**Data for this task:**
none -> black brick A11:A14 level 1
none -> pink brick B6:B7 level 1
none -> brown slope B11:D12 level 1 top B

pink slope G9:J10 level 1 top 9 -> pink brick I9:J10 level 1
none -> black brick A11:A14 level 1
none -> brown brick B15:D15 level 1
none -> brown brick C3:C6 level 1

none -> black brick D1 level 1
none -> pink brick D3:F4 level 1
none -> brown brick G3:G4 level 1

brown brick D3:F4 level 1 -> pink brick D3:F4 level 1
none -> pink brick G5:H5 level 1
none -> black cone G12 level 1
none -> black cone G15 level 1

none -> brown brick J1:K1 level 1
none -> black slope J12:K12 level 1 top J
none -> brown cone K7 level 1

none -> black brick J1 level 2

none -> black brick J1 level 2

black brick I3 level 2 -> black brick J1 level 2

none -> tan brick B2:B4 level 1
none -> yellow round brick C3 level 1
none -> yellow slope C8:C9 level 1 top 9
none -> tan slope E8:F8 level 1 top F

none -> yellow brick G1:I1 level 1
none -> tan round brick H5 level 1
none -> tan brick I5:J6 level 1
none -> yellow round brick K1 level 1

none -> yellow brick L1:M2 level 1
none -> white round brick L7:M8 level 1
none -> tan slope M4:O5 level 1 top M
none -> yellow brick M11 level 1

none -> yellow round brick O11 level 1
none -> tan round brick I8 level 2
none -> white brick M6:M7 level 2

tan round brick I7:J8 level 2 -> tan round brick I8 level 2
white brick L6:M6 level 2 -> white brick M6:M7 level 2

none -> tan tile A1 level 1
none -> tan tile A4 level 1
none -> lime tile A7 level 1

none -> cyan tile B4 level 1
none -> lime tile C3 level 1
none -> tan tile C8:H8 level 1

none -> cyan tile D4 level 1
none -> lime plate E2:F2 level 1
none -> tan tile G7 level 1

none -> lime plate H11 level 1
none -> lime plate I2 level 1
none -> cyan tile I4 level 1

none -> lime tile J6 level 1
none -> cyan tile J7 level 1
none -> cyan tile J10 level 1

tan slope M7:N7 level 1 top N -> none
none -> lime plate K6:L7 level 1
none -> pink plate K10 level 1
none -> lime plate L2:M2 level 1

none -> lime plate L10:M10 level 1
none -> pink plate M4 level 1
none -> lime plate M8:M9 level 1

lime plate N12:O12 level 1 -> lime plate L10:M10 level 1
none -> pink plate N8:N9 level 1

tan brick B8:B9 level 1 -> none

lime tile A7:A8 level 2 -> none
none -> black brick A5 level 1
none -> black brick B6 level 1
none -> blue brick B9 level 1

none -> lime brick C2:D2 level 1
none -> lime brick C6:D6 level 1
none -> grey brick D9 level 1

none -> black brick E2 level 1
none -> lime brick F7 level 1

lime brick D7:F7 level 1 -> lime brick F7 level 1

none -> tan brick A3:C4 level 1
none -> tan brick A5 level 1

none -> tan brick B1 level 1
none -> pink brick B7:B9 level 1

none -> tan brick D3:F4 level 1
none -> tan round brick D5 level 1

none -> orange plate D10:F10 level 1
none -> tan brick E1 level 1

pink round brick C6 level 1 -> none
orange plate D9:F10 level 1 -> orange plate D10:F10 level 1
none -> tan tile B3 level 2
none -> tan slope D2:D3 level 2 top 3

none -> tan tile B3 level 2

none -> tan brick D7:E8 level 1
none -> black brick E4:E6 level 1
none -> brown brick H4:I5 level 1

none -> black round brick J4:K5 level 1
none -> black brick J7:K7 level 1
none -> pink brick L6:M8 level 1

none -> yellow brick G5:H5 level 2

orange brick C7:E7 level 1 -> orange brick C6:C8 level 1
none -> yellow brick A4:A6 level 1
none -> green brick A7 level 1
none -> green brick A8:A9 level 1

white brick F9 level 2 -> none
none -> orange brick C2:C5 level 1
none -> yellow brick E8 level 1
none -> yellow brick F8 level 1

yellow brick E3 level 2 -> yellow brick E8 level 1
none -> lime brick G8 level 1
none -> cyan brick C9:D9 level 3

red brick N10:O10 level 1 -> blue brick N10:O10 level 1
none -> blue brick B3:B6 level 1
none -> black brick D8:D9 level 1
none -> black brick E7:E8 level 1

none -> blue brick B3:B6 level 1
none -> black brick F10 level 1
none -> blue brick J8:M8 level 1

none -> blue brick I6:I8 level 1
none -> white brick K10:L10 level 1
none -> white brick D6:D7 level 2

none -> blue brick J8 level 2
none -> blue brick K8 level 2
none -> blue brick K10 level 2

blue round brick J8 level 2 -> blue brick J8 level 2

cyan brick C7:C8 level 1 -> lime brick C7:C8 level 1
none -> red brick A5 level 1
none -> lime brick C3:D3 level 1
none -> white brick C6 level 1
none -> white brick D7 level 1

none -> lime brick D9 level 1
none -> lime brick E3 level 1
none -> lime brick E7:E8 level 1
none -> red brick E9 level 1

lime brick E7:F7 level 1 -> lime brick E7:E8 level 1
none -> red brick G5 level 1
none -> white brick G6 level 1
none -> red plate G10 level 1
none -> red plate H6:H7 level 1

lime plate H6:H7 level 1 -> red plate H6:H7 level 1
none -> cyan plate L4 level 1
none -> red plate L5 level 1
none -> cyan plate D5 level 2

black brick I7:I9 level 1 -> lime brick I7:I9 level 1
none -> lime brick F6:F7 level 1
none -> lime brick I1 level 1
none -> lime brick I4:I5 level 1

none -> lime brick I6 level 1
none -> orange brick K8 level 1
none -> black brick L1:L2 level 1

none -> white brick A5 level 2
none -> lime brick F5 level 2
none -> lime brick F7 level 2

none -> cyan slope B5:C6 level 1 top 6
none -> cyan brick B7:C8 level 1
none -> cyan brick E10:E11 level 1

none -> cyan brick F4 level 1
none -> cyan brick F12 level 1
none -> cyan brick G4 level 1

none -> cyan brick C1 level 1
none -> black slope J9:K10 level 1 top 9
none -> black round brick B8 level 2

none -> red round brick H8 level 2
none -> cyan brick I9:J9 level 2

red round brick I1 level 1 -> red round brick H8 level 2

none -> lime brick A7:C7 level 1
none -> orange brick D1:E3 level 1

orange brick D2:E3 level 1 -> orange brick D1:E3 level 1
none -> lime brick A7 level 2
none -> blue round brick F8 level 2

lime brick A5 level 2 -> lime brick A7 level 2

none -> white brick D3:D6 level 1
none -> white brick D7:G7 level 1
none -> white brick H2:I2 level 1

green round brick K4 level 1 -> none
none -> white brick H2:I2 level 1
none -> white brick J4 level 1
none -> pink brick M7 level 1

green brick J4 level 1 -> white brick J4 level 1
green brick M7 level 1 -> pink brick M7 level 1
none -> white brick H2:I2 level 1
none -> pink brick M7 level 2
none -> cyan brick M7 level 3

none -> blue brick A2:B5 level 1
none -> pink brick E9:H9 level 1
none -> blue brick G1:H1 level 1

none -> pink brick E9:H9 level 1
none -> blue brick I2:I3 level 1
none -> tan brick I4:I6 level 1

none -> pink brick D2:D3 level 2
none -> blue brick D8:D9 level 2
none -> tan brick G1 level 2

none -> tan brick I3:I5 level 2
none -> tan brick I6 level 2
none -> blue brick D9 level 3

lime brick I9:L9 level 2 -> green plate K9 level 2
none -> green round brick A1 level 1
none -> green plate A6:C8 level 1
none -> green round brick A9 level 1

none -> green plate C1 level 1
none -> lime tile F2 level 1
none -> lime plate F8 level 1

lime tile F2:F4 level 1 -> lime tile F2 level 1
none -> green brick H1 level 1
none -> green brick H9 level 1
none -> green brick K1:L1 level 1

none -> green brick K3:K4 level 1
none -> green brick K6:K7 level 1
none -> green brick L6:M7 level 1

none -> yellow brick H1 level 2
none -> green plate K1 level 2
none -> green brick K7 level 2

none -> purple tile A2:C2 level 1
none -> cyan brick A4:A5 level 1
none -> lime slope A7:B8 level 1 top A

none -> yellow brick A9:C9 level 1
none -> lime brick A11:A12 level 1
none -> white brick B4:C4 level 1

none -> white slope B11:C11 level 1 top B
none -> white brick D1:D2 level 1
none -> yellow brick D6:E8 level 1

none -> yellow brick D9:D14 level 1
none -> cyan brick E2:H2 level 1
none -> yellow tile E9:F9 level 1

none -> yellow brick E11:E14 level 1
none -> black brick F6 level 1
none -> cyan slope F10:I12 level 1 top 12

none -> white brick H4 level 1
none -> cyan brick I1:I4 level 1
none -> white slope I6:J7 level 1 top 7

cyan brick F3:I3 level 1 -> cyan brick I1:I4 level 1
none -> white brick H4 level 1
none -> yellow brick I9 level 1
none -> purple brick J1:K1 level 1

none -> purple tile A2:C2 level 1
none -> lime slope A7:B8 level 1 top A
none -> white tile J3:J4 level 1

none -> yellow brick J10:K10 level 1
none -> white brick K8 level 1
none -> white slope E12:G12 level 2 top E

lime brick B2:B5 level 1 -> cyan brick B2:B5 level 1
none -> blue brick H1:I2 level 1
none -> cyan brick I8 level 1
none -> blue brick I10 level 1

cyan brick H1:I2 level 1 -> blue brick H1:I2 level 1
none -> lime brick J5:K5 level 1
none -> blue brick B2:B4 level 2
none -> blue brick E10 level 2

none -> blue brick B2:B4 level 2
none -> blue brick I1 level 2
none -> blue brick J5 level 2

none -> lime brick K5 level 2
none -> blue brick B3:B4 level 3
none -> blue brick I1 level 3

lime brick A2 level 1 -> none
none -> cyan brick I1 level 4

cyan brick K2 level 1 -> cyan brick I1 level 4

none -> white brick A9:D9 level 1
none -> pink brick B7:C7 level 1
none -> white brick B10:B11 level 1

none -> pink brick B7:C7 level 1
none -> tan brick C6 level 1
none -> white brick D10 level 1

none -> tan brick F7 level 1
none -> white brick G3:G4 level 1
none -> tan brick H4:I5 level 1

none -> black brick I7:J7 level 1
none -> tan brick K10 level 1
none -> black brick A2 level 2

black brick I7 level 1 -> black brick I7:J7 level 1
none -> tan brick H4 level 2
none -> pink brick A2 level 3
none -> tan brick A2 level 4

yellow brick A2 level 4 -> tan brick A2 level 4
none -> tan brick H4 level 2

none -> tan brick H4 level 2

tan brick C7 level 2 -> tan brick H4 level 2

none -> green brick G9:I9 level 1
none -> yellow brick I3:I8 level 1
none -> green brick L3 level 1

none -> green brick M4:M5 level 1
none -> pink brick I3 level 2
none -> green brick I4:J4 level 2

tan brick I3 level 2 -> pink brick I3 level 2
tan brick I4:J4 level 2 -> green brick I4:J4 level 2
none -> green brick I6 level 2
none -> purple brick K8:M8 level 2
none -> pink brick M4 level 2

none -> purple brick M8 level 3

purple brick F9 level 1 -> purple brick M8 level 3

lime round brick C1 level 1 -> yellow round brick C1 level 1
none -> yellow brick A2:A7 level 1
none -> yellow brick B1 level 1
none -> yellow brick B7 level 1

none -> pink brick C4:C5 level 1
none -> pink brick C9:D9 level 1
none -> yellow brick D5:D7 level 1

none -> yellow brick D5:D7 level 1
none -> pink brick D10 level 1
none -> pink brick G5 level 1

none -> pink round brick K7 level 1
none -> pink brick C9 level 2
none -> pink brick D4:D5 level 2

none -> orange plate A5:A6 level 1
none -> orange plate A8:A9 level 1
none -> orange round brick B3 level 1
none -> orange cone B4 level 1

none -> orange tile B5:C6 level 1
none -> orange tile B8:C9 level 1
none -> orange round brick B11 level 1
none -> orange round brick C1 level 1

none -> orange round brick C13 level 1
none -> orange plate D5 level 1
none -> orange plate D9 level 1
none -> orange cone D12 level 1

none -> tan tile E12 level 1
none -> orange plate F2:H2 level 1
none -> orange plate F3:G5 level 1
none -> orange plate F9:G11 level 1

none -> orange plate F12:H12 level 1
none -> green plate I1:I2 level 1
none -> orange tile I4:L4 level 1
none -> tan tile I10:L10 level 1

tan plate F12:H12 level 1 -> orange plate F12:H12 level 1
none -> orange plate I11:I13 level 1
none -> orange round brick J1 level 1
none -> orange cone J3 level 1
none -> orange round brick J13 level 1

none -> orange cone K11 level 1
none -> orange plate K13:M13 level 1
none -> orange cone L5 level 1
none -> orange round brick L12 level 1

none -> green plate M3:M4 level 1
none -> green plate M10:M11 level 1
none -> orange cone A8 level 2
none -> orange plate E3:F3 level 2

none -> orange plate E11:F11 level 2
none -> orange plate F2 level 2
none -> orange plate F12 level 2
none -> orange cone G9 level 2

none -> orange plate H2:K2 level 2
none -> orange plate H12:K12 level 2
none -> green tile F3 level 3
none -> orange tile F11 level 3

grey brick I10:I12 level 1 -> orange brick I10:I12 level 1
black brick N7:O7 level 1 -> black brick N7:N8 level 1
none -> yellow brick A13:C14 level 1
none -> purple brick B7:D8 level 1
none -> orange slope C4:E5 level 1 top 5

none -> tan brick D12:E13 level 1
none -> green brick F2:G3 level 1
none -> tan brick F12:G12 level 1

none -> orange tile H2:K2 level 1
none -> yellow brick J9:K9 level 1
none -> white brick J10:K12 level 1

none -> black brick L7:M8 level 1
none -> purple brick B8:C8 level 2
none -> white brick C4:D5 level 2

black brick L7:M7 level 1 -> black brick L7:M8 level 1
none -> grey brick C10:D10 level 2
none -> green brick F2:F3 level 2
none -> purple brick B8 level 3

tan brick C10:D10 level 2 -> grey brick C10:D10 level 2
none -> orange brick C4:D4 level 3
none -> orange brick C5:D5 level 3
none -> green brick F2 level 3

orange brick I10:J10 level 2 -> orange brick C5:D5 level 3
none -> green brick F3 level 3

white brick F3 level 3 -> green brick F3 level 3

**What you should do:** Within the entries above, find every line where the string "cone" occurs, and copy it.

**Solution below:**
none -> black cone G12 level 1
none -> black cone G15 level 1
none -> brown cone K7 level 1
none -> orange cone B4 level 1
none -> orange cone D12 level 1
none -> orange cone J3 level 1
none -> orange cone K11 level 1
none -> orange cone L5 level 1
none -> orange cone A8 level 2
none -> orange cone G9 level 2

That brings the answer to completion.